Given entries: Begin

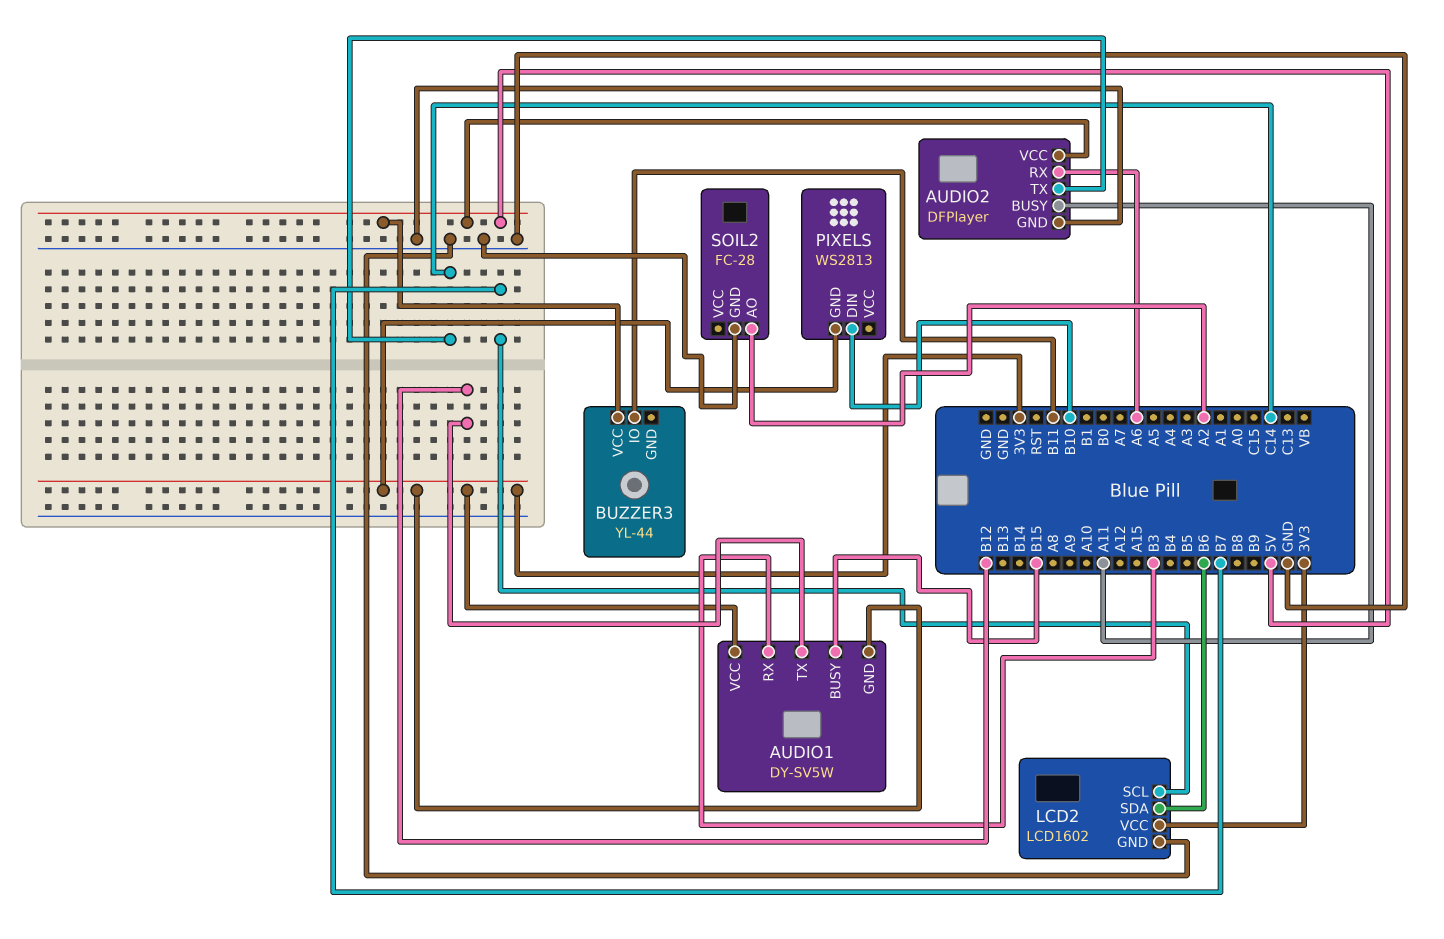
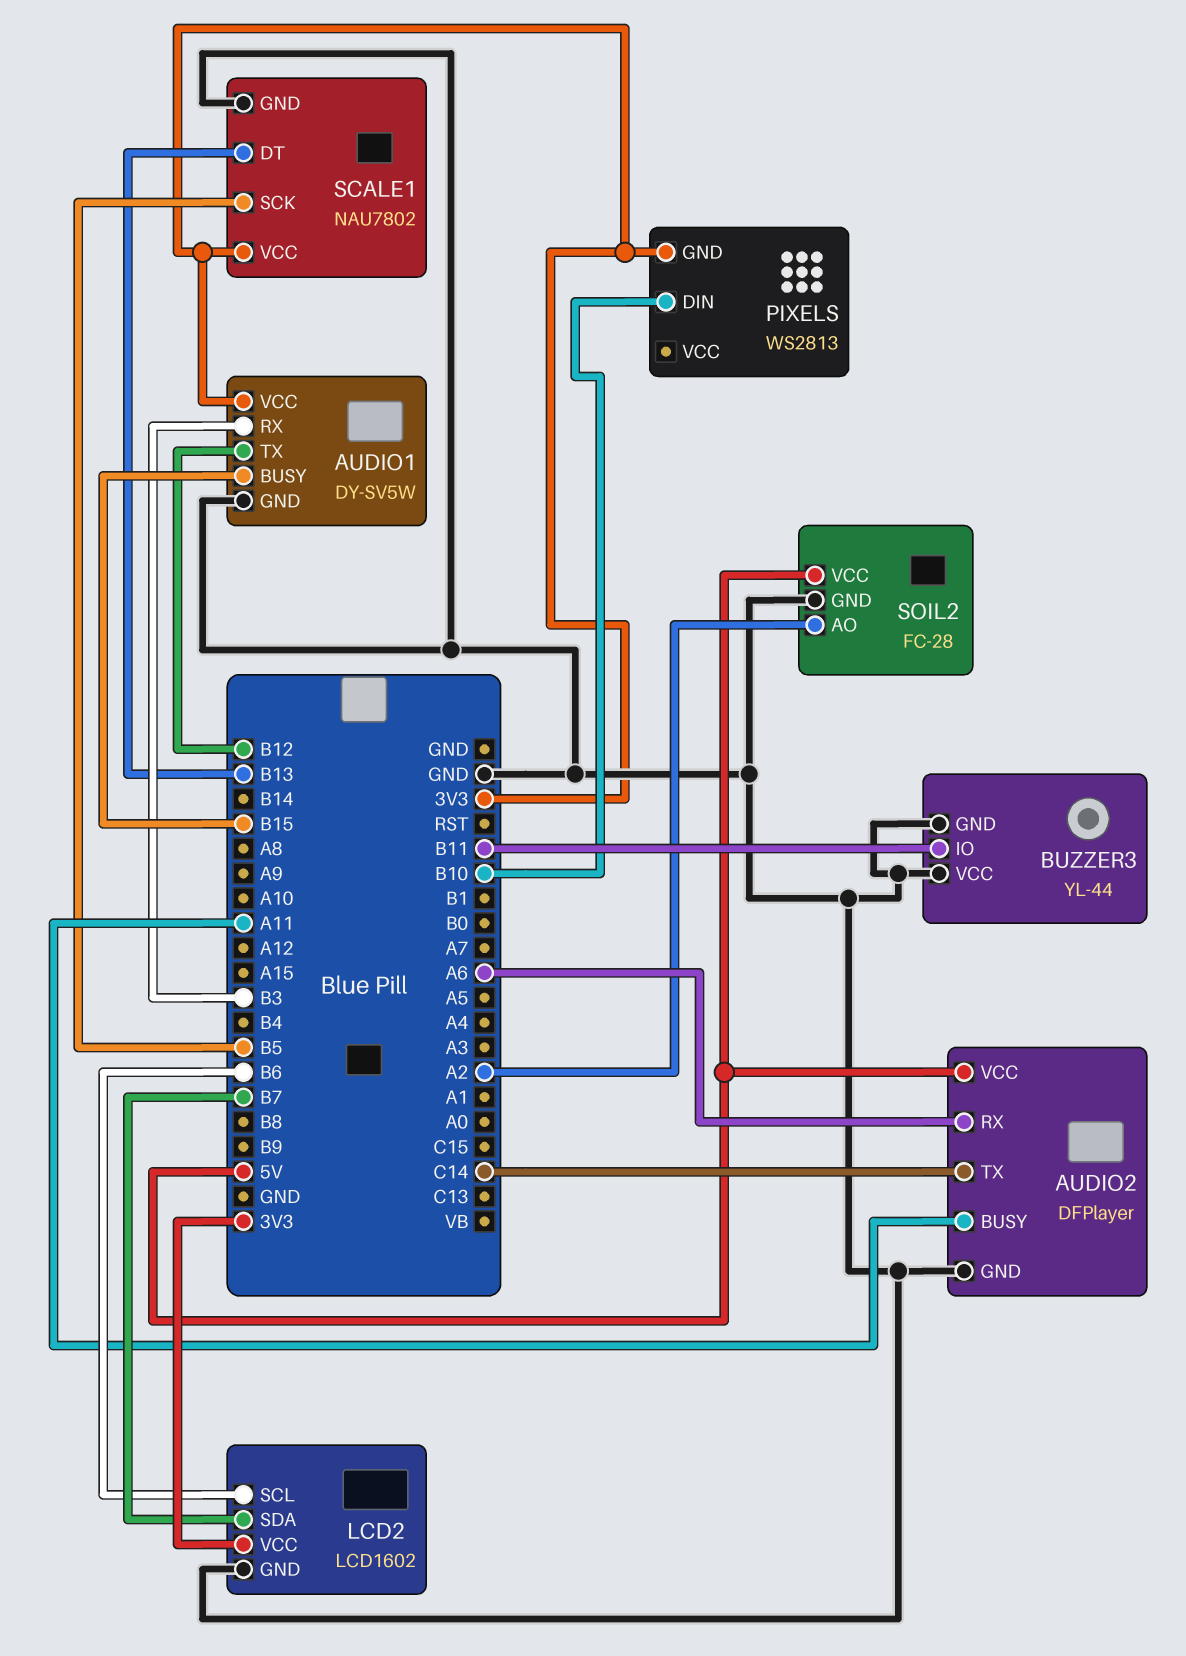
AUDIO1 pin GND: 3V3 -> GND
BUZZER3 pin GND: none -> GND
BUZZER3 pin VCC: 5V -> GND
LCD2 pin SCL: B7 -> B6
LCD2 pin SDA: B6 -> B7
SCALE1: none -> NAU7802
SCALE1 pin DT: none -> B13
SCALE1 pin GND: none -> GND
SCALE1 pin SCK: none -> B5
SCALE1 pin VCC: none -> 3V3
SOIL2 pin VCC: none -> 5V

Given entries: End

Task objective:
An exact, image-free transcription of all the records above is needed.

Solution for this task:
AUDIO1 pin GND: 3V3 -> GND
BUZZER3 pin GND: none -> GND
BUZZER3 pin VCC: 5V -> GND
LCD2 pin SCL: B7 -> B6
LCD2 pin SDA: B6 -> B7
SCALE1: none -> NAU7802
SCALE1 pin DT: none -> B13
SCALE1 pin GND: none -> GND
SCALE1 pin SCK: none -> B5
SCALE1 pin VCC: none -> 3V3
SOIL2 pin VCC: none -> 5V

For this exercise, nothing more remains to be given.